▶ [Information given]:
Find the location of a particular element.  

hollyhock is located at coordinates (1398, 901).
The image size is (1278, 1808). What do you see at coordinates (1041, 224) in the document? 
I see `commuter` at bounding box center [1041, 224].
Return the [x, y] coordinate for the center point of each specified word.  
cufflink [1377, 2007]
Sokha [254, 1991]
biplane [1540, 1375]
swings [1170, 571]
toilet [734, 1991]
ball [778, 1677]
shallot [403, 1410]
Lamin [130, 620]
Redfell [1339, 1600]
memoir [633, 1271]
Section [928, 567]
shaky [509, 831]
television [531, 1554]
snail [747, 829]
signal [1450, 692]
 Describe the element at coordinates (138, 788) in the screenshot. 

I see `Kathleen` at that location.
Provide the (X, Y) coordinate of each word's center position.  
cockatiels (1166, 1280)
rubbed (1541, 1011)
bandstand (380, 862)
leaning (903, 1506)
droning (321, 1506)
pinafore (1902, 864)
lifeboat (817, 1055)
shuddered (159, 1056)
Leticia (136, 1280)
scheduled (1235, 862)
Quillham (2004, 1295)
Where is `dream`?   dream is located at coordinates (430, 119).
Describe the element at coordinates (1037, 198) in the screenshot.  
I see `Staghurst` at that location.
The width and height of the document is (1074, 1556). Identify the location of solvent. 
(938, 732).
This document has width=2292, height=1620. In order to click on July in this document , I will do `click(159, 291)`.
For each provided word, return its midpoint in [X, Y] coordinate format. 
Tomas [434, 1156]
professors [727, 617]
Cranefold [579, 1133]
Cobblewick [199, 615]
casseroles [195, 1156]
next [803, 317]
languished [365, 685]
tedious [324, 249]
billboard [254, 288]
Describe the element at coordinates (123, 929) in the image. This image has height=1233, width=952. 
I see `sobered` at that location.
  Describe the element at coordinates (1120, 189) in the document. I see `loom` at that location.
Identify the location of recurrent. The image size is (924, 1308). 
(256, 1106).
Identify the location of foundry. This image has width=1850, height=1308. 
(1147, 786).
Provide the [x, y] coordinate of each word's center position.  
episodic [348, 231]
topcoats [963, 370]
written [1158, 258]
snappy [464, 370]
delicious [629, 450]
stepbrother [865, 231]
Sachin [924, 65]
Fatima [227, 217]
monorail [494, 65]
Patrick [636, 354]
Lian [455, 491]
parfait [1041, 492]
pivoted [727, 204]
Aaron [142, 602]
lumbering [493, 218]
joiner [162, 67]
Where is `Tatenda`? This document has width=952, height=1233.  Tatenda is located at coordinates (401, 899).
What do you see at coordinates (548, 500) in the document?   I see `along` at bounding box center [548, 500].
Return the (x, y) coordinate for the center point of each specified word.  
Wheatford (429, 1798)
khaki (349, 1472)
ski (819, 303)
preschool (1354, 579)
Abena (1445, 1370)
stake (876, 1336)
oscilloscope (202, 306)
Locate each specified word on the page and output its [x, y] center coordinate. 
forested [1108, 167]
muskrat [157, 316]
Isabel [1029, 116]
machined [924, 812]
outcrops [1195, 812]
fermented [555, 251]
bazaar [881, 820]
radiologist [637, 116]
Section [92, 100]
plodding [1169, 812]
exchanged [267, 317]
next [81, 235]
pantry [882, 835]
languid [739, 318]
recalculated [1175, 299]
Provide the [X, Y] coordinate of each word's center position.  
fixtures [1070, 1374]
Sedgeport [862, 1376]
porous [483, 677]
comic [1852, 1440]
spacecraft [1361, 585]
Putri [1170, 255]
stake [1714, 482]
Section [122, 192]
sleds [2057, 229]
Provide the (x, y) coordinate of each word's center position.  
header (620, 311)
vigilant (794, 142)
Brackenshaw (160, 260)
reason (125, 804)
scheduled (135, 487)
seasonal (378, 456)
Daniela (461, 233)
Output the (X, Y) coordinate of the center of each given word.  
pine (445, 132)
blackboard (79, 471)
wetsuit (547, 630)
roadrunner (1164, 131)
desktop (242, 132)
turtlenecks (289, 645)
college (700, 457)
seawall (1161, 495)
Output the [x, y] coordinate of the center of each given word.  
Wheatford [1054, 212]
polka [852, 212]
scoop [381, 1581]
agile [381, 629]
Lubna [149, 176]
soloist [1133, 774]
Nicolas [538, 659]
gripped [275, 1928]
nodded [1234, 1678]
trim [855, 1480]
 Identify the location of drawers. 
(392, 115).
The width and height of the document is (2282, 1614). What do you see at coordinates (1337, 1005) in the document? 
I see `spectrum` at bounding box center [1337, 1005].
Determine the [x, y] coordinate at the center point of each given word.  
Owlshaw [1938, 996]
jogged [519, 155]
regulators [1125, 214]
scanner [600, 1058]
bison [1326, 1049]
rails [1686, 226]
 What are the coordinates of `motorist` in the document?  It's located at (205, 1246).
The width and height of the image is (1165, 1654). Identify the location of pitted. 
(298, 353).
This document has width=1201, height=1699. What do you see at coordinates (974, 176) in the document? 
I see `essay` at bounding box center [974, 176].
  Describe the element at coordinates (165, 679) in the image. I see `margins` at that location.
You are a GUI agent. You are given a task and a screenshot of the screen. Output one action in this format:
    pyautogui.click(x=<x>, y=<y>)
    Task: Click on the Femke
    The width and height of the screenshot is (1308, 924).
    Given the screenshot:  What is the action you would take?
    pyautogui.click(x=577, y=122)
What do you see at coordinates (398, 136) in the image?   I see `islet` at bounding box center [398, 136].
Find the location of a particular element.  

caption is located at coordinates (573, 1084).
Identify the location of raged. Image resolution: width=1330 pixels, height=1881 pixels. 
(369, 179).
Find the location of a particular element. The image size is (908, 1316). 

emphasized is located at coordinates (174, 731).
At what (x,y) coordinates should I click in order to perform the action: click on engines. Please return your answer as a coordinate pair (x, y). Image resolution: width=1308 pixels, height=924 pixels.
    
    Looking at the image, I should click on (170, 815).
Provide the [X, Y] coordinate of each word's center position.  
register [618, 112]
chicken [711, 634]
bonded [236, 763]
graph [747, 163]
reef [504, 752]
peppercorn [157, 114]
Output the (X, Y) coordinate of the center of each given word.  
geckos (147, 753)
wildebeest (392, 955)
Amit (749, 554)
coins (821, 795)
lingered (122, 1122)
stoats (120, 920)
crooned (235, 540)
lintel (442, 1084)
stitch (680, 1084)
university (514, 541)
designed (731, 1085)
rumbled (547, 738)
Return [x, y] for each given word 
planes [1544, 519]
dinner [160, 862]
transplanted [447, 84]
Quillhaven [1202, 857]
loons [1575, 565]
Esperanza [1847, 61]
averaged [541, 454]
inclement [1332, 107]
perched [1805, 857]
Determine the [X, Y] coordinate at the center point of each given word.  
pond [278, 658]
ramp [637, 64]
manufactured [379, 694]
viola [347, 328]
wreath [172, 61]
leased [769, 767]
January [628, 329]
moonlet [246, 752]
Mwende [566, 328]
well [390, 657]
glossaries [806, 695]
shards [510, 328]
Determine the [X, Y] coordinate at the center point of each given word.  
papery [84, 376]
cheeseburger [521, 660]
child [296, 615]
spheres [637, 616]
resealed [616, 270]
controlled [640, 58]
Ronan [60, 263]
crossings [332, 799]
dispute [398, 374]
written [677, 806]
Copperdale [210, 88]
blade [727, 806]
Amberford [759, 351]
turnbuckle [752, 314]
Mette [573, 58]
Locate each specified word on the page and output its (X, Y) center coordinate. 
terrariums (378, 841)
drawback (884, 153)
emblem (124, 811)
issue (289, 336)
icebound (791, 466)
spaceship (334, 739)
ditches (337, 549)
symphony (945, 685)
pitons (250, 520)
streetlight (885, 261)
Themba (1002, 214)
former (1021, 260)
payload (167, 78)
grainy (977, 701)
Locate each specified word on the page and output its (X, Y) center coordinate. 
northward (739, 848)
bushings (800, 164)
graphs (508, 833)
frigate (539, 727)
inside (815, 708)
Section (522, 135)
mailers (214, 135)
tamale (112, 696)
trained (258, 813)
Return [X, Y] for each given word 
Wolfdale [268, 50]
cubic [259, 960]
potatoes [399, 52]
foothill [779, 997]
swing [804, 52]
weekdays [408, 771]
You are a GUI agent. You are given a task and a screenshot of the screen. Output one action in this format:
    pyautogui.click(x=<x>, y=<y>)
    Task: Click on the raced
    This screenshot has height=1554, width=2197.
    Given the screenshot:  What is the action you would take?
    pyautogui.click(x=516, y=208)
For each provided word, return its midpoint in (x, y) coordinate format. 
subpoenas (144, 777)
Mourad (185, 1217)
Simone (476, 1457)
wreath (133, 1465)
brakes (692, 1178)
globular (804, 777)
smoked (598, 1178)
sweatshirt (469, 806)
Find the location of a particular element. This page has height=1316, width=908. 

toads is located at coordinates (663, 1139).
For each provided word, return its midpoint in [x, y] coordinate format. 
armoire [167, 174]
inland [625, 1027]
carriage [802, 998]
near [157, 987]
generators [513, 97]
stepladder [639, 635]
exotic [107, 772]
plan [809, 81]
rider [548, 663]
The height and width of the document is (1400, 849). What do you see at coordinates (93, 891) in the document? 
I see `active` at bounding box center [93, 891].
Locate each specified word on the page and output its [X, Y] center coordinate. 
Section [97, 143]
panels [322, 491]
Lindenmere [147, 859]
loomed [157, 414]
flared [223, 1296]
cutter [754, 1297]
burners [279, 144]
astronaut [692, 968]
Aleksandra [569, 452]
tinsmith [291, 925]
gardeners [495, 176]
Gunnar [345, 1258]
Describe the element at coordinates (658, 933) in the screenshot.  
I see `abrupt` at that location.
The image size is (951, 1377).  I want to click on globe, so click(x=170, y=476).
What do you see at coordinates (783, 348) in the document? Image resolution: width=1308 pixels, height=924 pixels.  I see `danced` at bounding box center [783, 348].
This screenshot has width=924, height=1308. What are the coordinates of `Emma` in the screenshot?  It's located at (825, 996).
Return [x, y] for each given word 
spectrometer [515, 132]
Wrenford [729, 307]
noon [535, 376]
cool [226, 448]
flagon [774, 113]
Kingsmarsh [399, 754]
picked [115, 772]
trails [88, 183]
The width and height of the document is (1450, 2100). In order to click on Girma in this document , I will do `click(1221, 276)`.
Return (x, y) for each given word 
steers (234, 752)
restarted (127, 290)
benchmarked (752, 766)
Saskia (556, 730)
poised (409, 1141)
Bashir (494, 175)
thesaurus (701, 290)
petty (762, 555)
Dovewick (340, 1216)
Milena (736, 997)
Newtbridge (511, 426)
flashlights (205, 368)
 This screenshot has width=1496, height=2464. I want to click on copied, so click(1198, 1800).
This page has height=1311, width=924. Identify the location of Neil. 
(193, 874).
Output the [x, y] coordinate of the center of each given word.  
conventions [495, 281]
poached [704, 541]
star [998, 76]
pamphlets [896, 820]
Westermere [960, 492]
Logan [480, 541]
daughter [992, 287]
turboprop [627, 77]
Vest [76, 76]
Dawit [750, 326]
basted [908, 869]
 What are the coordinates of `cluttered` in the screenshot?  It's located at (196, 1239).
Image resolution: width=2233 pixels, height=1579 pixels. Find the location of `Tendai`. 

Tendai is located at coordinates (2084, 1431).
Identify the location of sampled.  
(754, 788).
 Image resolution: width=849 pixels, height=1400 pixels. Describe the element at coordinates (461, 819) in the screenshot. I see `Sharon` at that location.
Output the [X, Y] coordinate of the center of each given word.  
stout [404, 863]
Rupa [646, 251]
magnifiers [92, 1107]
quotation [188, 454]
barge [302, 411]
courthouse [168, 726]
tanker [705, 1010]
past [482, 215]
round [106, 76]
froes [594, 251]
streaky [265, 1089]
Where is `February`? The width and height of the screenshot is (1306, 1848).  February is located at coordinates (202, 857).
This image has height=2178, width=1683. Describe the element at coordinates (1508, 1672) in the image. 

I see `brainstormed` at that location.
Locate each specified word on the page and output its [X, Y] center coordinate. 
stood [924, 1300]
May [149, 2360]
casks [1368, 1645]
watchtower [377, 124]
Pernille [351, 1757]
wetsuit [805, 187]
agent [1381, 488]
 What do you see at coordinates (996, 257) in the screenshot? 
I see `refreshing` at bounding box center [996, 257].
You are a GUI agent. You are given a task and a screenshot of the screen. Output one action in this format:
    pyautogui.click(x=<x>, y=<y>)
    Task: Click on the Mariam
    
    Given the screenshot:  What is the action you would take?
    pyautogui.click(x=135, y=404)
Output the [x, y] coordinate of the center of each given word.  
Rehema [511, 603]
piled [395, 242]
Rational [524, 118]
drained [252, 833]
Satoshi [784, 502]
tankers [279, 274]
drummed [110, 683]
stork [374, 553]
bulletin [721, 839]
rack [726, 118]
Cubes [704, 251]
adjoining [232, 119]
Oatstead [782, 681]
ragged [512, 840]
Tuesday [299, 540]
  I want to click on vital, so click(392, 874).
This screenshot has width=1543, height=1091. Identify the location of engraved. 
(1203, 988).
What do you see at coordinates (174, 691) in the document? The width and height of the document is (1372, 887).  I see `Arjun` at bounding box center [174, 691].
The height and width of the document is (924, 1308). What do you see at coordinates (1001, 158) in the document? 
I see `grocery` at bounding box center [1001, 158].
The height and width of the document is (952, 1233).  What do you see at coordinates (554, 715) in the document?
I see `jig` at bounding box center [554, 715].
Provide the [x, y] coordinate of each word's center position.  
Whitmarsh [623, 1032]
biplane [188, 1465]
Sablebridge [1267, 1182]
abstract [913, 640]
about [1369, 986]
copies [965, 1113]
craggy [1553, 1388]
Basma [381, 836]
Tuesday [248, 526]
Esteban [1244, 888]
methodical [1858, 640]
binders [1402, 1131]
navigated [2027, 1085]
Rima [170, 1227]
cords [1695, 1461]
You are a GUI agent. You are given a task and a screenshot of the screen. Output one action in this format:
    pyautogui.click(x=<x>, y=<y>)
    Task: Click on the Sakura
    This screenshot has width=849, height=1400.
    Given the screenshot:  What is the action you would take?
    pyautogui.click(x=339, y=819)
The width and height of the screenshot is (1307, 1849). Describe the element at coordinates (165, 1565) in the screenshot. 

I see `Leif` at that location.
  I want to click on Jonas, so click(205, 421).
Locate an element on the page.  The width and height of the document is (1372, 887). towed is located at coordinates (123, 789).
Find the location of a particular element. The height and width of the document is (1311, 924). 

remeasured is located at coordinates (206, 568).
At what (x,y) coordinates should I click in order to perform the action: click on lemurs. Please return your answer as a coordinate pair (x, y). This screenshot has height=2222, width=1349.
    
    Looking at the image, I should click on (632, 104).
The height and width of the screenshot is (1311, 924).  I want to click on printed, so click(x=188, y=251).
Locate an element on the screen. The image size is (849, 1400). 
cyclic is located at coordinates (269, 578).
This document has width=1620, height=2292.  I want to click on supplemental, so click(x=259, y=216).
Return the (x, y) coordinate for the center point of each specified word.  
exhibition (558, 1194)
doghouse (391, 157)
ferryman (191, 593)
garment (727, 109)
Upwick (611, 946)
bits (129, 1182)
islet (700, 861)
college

▶ [What you are asked to do]:
Please reproduce the part of the items that opens with the line containing "blackboard (79, 471)" and closes with the line containing "Lubna [149, 176]", substituting "breakwater" for "seawall" and leaving everything else unchanged.

▶ [Output for this task]:
blackboard (79, 471)
wetsuit (547, 630)
roadrunner (1164, 131)
desktop (242, 132)
turtlenecks (289, 645)
college (700, 457)
breakwater (1161, 495)
Output the [x, y] coordinate of the center of each given word.  
Wheatford [1054, 212]
polka [852, 212]
scoop [381, 1581]
agile [381, 629]
Lubna [149, 176]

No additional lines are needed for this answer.